__Aim of the task__. Your task is to quote the records from their first line through the line containing "orange plate H9:I10", with nothing added or left out.

[[ Given data open ]]

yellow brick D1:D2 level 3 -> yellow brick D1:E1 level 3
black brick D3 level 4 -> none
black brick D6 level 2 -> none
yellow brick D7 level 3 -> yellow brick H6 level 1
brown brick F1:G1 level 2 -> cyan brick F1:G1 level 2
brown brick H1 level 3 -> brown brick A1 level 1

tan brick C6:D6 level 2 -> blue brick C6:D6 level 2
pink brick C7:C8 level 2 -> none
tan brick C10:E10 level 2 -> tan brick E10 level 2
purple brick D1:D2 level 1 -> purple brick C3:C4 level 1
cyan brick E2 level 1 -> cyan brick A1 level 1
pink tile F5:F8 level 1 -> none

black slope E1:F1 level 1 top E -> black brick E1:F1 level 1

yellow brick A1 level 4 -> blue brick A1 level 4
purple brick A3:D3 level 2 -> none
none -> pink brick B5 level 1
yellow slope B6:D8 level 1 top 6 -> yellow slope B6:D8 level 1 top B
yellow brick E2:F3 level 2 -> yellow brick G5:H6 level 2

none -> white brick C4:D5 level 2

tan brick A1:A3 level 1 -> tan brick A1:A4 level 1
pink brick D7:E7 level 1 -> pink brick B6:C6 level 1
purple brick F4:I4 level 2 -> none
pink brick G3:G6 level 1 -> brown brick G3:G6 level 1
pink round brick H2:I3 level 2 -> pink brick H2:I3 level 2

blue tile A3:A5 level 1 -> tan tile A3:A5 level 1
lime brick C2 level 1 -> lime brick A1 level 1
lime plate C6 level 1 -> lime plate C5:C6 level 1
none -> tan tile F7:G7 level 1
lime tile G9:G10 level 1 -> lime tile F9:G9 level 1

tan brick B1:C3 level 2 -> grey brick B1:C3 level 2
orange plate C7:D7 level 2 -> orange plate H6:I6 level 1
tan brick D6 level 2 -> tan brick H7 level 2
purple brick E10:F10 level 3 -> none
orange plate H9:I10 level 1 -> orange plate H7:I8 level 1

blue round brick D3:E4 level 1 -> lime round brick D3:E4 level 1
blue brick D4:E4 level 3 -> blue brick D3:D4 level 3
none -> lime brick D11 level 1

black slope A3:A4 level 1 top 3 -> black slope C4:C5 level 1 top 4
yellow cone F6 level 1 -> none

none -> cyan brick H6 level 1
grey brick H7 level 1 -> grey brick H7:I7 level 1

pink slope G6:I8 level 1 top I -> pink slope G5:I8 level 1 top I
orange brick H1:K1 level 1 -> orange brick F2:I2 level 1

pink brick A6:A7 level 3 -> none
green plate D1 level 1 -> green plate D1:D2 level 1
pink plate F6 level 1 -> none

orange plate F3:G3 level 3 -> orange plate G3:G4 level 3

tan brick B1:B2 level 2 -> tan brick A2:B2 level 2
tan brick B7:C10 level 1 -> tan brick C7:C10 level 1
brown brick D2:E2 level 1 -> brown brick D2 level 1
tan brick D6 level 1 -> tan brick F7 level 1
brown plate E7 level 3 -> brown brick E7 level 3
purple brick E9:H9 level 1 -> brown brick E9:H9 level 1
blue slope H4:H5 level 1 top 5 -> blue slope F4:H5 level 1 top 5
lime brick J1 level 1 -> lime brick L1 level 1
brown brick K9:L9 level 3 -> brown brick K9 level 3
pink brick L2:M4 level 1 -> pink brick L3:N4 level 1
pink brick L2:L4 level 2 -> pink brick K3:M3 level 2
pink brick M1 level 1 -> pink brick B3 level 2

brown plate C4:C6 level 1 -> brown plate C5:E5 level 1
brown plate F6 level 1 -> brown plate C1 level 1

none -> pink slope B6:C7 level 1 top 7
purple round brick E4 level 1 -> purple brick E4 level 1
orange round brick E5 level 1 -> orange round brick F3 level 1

[[ Given data closed ]]

__Finished exercise__.
yellow brick D1:D2 level 3 -> yellow brick D1:E1 level 3
black brick D3 level 4 -> none
black brick D6 level 2 -> none
yellow brick D7 level 3 -> yellow brick H6 level 1
brown brick F1:G1 level 2 -> cyan brick F1:G1 level 2
brown brick H1 level 3 -> brown brick A1 level 1

tan brick C6:D6 level 2 -> blue brick C6:D6 level 2
pink brick C7:C8 level 2 -> none
tan brick C10:E10 level 2 -> tan brick E10 level 2
purple brick D1:D2 level 1 -> purple brick C3:C4 level 1
cyan brick E2 level 1 -> cyan brick A1 level 1
pink tile F5:F8 level 1 -> none

black slope E1:F1 level 1 top E -> black brick E1:F1 level 1

yellow brick A1 level 4 -> blue brick A1 level 4
purple brick A3:D3 level 2 -> none
none -> pink brick B5 level 1
yellow slope B6:D8 level 1 top 6 -> yellow slope B6:D8 level 1 top B
yellow brick E2:F3 level 2 -> yellow brick G5:H6 level 2

none -> white brick C4:D5 level 2

tan brick A1:A3 level 1 -> tan brick A1:A4 level 1
pink brick D7:E7 level 1 -> pink brick B6:C6 level 1
purple brick F4:I4 level 2 -> none
pink brick G3:G6 level 1 -> brown brick G3:G6 level 1
pink round brick H2:I3 level 2 -> pink brick H2:I3 level 2

blue tile A3:A5 level 1 -> tan tile A3:A5 level 1
lime brick C2 level 1 -> lime brick A1 level 1
lime plate C6 level 1 -> lime plate C5:C6 level 1
none -> tan tile F7:G7 level 1
lime tile G9:G10 level 1 -> lime tile F9:G9 level 1

tan brick B1:C3 level 2 -> grey brick B1:C3 level 2
orange plate C7:D7 level 2 -> orange plate H6:I6 level 1
tan brick D6 level 2 -> tan brick H7 level 2
purple brick E10:F10 level 3 -> none
orange plate H9:I10 level 1 -> orange plate H7:I8 level 1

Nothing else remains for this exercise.